WHAT TO PRODUCE ::
Using the entries that follow, write out the line containing "(129, 391) = (555, 508): none -> orange truck", the line containing "camera: 20 degrees right, 15 degrees down", and every line between them, exactly and nothing else.

SUPPLIED ENTRIES ::

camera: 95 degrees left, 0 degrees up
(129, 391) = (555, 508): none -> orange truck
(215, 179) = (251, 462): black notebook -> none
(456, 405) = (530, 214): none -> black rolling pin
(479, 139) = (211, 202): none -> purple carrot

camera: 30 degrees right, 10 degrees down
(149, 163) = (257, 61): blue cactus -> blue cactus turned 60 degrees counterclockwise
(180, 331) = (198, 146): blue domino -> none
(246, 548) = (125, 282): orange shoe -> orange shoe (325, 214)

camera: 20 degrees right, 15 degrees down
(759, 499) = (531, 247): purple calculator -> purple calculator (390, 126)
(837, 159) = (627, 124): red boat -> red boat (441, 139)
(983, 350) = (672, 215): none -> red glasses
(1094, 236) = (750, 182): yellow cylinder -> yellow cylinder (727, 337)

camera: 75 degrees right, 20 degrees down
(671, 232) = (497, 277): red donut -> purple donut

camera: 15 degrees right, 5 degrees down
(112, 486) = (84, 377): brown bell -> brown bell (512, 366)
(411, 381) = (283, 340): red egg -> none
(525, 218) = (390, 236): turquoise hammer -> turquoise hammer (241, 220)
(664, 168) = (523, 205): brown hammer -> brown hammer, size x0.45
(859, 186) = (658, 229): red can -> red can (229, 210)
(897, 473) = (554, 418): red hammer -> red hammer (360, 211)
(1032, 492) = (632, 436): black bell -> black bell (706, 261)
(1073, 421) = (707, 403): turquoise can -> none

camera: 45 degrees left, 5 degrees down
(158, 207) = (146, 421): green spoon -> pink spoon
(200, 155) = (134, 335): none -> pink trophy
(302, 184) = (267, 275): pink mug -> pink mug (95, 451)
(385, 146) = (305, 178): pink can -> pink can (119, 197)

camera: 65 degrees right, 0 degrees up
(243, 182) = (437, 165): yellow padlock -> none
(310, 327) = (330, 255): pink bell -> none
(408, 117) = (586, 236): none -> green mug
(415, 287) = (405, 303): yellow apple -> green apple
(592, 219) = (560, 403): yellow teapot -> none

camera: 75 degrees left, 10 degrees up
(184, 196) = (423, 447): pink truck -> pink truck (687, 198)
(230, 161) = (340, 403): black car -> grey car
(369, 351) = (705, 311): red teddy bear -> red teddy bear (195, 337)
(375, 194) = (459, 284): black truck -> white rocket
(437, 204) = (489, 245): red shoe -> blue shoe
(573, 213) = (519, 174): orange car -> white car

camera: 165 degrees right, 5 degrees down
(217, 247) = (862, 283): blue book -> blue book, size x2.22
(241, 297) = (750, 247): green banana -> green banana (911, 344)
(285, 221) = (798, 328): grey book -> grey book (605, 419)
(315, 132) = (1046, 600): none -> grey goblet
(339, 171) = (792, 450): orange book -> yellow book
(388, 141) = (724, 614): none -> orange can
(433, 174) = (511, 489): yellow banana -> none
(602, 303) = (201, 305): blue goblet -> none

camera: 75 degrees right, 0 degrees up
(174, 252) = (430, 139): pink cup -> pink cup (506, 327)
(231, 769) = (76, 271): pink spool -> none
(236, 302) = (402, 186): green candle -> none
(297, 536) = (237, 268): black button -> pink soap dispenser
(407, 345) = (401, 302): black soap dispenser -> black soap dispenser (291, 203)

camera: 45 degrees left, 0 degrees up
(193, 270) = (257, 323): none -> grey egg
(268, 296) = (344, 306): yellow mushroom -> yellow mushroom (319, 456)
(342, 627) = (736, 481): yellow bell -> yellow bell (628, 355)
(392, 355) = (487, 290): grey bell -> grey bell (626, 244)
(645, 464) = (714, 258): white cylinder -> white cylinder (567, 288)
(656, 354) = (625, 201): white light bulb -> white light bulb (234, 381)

RESPONSE FOR THIS EXERCISE ::
(129, 391) = (555, 508): none -> orange truck
(215, 179) = (251, 462): black notebook -> none
(456, 405) = (530, 214): none -> black rolling pin
(479, 139) = (211, 202): none -> purple carrot

camera: 30 degrees right, 10 degrees down
(149, 163) = (257, 61): blue cactus -> blue cactus turned 60 degrees counterclockwise
(180, 331) = (198, 146): blue domino -> none
(246, 548) = (125, 282): orange shoe -> orange shoe (325, 214)

camera: 20 degrees right, 15 degrees down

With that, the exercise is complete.